----- Record set -----
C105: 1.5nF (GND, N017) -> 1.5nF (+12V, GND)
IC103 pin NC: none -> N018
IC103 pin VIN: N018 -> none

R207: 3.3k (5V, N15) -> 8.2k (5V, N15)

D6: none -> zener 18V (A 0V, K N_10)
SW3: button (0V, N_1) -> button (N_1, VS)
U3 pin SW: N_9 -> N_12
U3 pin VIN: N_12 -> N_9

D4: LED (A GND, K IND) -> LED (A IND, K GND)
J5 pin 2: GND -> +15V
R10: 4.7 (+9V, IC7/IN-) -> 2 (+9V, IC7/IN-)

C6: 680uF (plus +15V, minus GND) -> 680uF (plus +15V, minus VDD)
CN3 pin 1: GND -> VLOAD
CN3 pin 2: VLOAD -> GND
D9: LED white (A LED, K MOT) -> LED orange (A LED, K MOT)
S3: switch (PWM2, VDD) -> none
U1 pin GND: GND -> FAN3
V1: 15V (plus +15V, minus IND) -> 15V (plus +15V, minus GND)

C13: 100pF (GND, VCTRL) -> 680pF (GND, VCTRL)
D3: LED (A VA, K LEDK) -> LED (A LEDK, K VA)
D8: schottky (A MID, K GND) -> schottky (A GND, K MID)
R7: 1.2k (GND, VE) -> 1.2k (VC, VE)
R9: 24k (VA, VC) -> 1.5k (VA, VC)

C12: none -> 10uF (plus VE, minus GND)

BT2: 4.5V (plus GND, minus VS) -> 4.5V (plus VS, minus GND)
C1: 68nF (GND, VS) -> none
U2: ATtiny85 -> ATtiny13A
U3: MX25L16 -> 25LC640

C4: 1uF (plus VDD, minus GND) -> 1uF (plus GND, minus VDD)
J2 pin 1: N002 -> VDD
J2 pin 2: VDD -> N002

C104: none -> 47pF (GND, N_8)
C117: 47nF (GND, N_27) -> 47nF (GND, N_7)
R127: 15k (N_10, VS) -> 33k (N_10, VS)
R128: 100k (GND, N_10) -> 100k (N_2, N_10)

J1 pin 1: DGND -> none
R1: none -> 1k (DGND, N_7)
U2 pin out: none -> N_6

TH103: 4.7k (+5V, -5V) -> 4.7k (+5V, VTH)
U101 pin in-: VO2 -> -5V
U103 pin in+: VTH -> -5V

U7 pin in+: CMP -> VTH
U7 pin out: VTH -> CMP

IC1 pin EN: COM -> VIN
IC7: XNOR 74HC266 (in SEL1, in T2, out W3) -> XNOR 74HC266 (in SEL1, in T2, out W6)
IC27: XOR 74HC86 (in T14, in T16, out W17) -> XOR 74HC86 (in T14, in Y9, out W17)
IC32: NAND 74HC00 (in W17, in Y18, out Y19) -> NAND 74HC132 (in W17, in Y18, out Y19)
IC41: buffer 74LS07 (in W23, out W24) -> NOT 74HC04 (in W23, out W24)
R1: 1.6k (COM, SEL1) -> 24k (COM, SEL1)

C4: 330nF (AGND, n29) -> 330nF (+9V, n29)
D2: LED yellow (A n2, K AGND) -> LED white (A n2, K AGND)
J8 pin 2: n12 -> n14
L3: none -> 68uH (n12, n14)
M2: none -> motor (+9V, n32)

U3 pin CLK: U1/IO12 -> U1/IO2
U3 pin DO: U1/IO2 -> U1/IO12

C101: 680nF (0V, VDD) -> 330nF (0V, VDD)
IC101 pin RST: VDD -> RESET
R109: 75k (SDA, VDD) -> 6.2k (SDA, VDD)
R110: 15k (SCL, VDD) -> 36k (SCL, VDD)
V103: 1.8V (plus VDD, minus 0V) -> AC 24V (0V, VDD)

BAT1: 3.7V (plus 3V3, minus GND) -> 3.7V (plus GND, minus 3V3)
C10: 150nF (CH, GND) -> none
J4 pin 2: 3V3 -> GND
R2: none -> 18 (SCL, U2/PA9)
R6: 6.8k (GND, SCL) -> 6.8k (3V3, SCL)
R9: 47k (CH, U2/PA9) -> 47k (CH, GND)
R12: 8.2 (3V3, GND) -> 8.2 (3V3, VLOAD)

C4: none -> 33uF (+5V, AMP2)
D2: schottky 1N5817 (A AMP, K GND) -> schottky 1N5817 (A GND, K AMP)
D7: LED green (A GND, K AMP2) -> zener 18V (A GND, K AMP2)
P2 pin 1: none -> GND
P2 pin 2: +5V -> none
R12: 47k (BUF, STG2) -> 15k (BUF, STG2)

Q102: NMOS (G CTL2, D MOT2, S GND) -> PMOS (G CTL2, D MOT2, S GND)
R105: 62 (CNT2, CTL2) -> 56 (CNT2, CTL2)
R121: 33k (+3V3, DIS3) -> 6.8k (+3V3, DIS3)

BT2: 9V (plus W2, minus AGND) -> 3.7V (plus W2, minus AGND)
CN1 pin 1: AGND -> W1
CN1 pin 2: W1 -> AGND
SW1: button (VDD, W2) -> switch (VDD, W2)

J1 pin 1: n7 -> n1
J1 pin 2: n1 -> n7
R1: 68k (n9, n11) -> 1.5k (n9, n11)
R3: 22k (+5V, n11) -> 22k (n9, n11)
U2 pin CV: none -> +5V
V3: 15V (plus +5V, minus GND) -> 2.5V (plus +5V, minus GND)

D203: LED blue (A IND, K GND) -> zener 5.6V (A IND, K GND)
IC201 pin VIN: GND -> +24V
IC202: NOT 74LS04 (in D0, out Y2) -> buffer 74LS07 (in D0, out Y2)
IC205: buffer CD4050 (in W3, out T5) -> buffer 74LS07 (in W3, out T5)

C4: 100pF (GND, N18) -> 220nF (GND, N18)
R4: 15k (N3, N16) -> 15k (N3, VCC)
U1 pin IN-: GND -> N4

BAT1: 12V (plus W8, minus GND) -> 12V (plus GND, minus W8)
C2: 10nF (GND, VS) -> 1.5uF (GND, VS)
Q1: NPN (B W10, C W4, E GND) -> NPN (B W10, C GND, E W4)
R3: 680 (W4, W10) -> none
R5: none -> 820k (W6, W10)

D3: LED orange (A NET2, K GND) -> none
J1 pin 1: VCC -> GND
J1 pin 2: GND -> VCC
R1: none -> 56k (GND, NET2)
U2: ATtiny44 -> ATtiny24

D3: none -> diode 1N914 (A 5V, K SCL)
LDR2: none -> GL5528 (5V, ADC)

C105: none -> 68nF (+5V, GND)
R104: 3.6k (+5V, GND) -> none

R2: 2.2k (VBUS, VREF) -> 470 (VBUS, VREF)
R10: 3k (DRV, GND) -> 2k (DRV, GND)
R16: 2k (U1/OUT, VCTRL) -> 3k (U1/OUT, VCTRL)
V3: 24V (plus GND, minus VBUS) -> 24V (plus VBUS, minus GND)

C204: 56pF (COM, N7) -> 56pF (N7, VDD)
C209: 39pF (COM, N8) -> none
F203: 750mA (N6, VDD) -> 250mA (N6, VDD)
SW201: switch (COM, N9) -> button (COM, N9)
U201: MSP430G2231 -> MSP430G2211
-----
__Problem requirements__: Every line of the records above where the string "schottky" is found should be copied.

__Exercise result__:
D8: schottky (A MID, K GND) -> schottky (A GND, K MID)
D2: schottky 1N5817 (A AMP, K GND) -> schottky 1N5817 (A GND, K AMP)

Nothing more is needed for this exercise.